EXERCISE MATERIALS:
━━━━━━━━━━━━━━━━━━━━

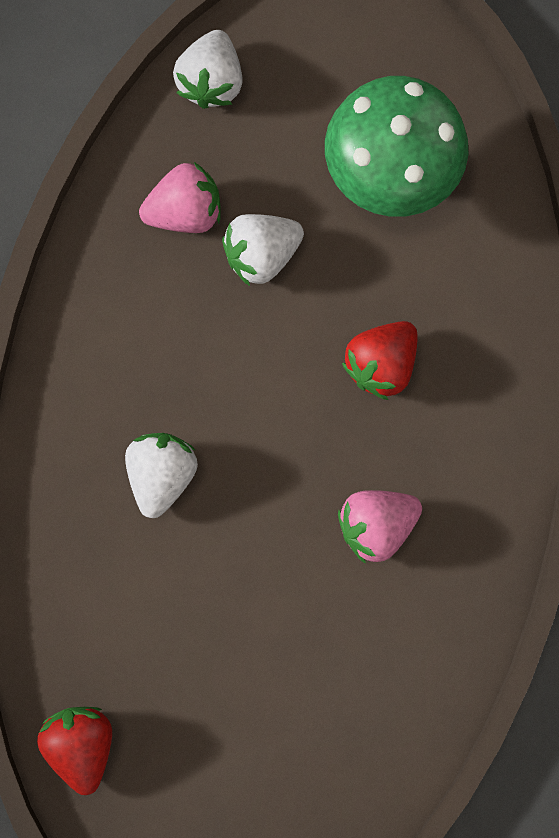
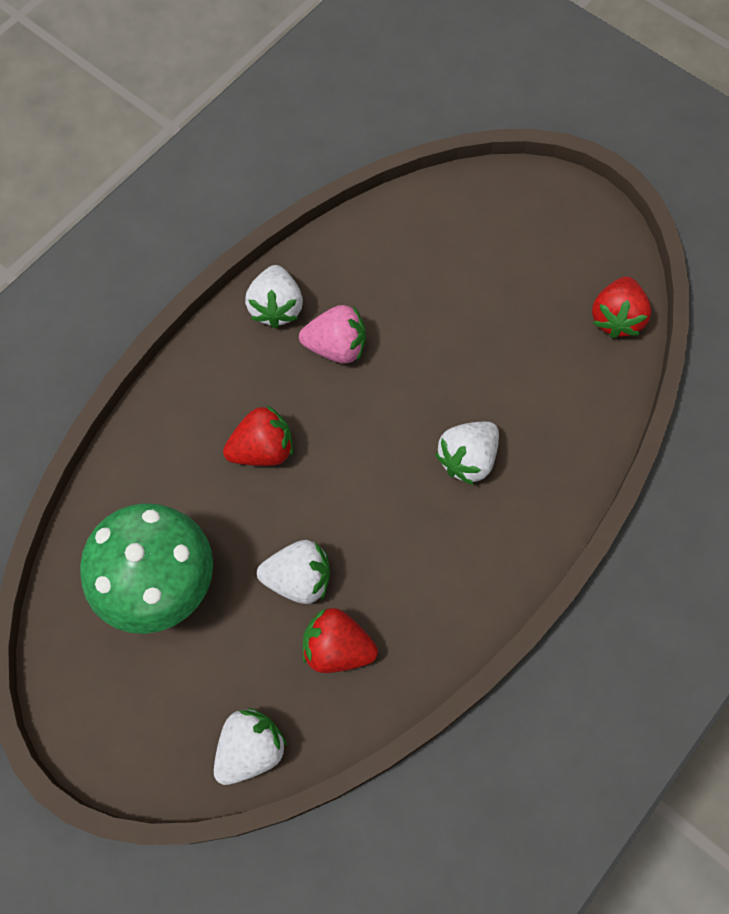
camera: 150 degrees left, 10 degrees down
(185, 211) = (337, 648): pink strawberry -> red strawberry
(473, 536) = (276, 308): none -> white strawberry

━━━━━━━━━━━━━━━━━━━━

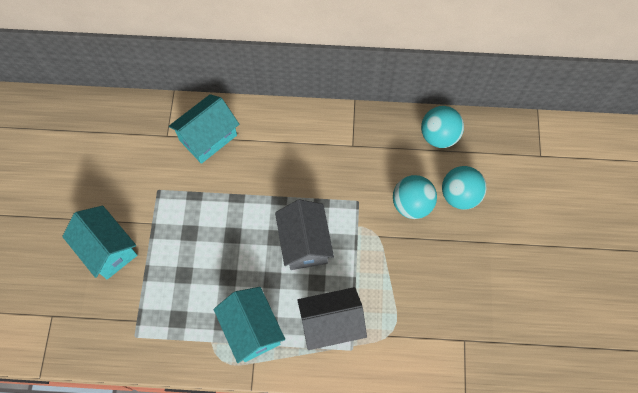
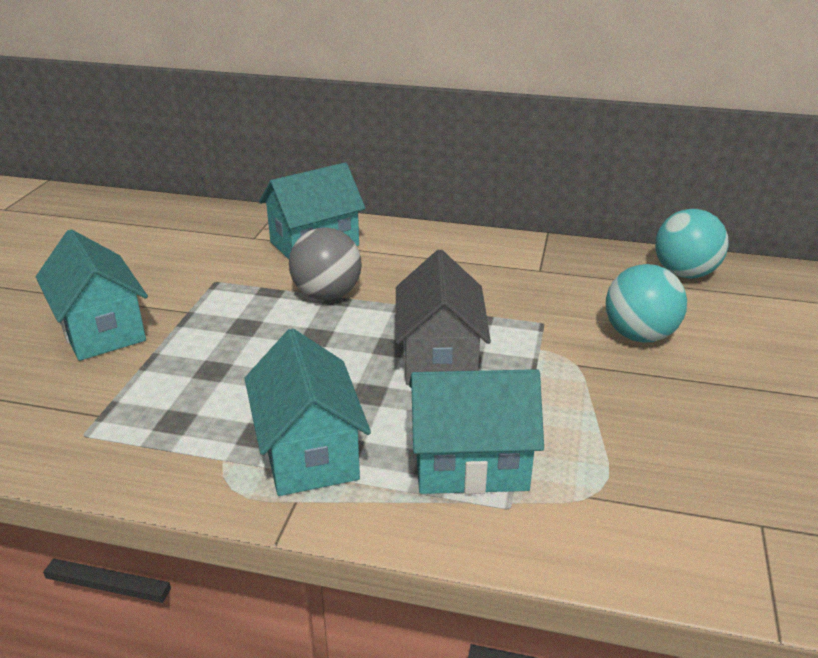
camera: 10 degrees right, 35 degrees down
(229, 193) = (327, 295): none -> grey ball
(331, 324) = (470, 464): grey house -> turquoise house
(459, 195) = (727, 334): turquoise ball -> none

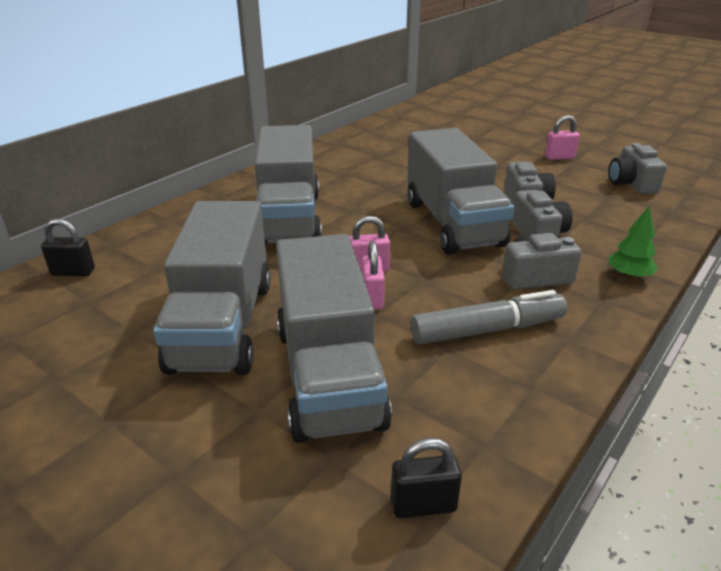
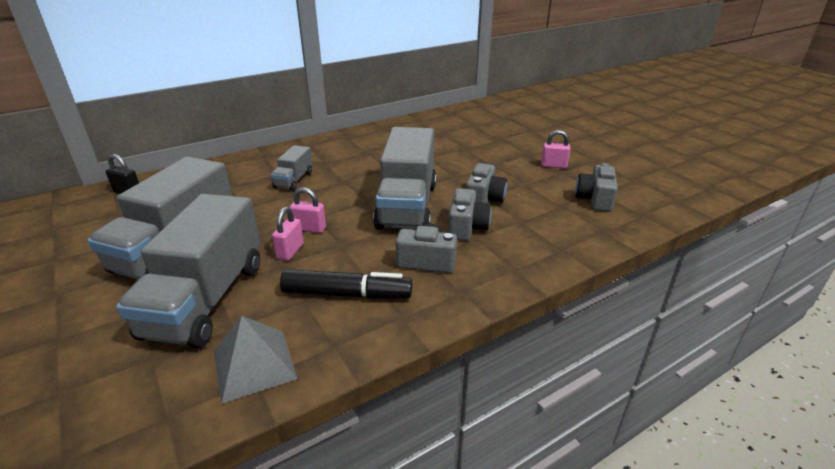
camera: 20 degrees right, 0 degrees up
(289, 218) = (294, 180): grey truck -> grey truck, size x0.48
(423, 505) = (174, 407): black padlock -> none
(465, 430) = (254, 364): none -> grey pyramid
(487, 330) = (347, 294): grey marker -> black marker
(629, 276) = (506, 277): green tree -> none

━━━━━━━━━━━━━━━━━━━━

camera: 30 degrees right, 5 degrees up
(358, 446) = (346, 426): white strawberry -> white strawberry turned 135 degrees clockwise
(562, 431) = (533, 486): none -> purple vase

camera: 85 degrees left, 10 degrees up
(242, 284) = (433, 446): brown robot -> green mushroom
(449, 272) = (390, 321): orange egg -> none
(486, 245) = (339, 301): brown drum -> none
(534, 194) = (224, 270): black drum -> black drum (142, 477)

━━━━━━━━━━━━━━━━━━━━

TASK PROMPT: Quote the listing above, but only from the line that shows "(486, 245) = (339, 301): brown drum -> none" through the line that shows "(534, 194) = (224, 270): black".

EXERCISE RESPONSE:
(486, 245) = (339, 301): brown drum -> none
(534, 194) = (224, 270): black drum -> black drum (142, 477)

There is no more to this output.